Data extract section start

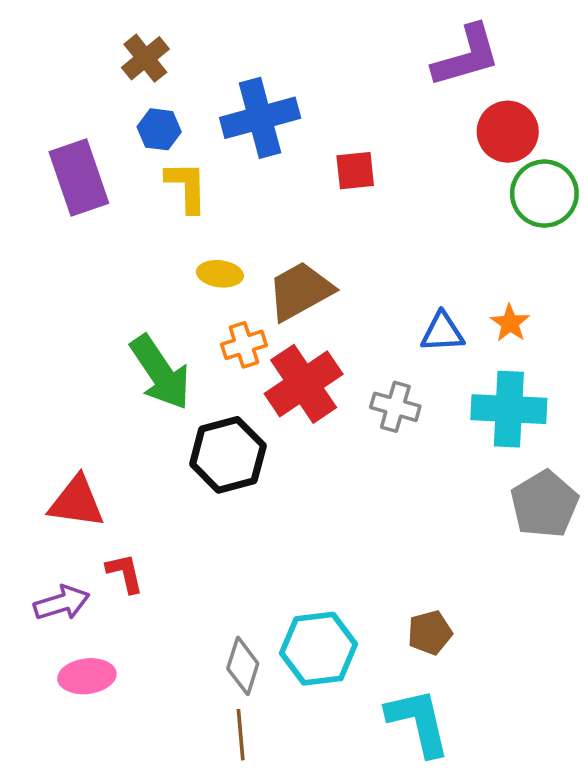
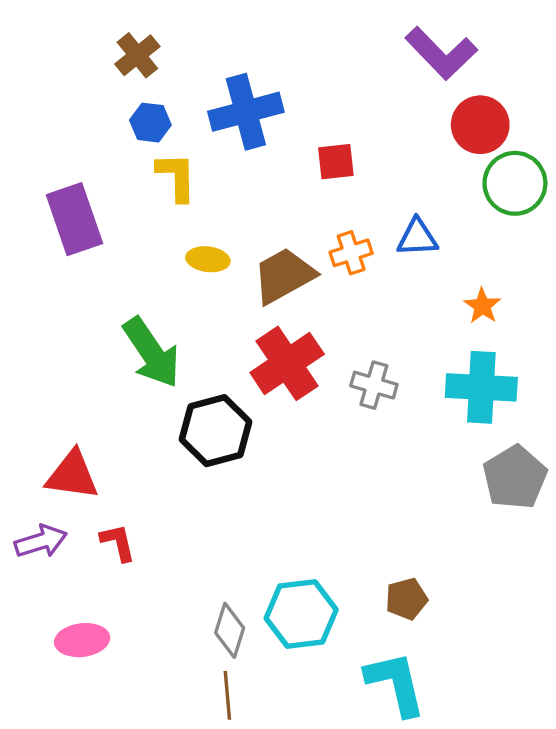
purple L-shape: (466, 56) -> (441, 53), turned 62
purple rectangle: (79, 177) -> (74, 219), moved
blue triangle: (442, 332) -> (417, 238), moved
orange cross: (244, 345) -> (351, 253), moved
purple arrow: (62, 603) -> (41, 541), moved

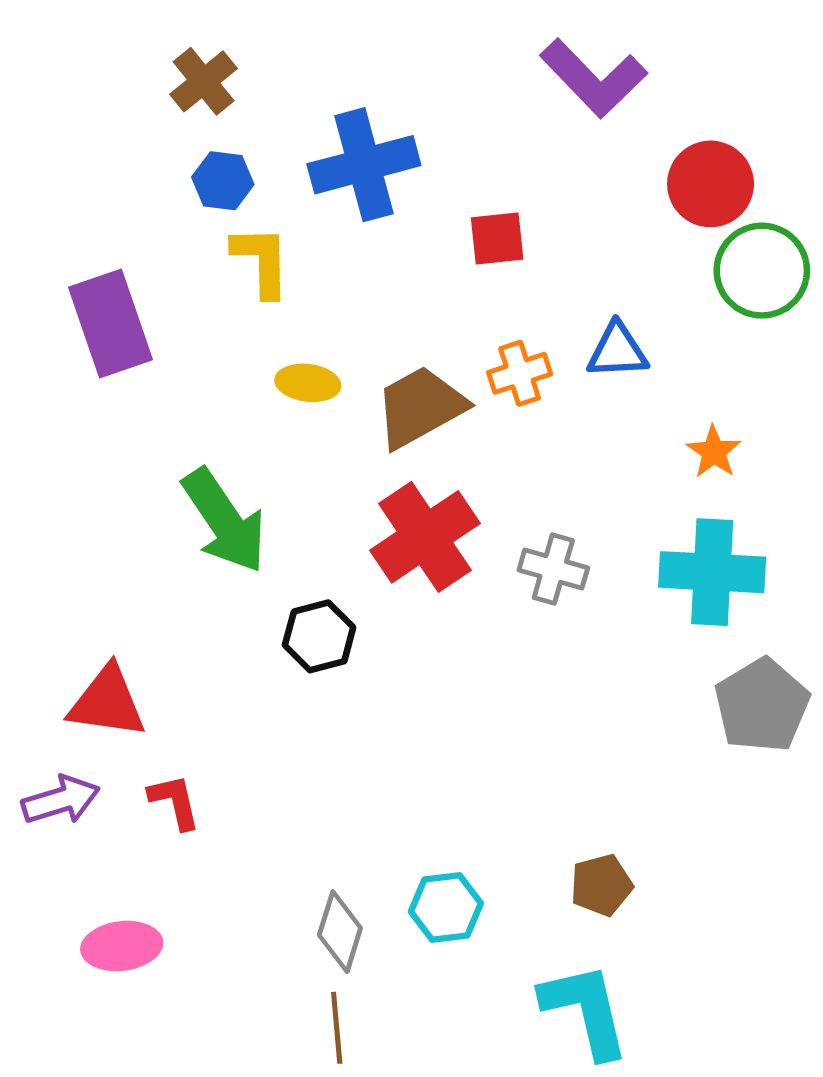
purple L-shape: (441, 53) -> (593, 78), moved
black hexagon: (215, 431) -> (319, 636), size x0.7
cyan hexagon: (301, 614) -> (446, 907), size x0.7

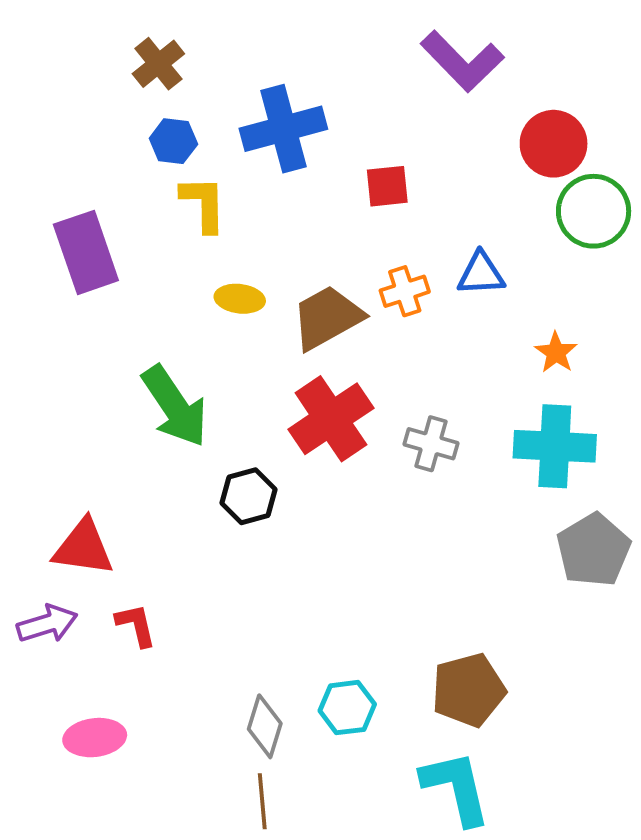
brown pentagon: (601, 885) -> (468, 690), size x1.5

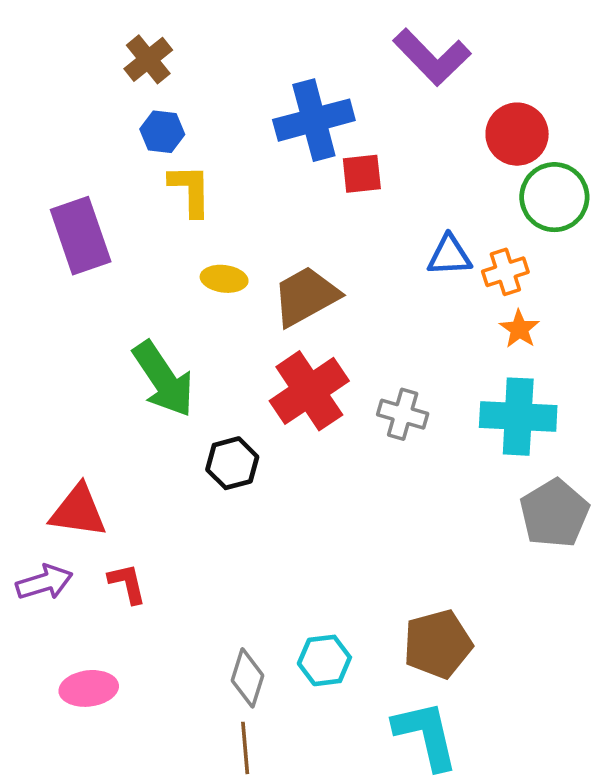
blue cross: (283, 129) -> (314, 120), moved
orange cross: (405, 291) -> (505, 272), moved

Data extract section end

All of the entries above need to be transcribed exactly, except for the pictures.

purple L-shape: (466, 56) -> (441, 53), turned 62
purple rectangle: (79, 177) -> (74, 219), moved
blue triangle: (442, 332) -> (417, 238), moved
orange cross: (244, 345) -> (351, 253), moved
purple arrow: (62, 603) -> (41, 541), moved

purple L-shape: (441, 53) -> (593, 78), moved
black hexagon: (215, 431) -> (319, 636), size x0.7
cyan hexagon: (301, 614) -> (446, 907), size x0.7

brown pentagon: (601, 885) -> (468, 690), size x1.5

blue cross: (283, 129) -> (314, 120), moved
orange cross: (405, 291) -> (505, 272), moved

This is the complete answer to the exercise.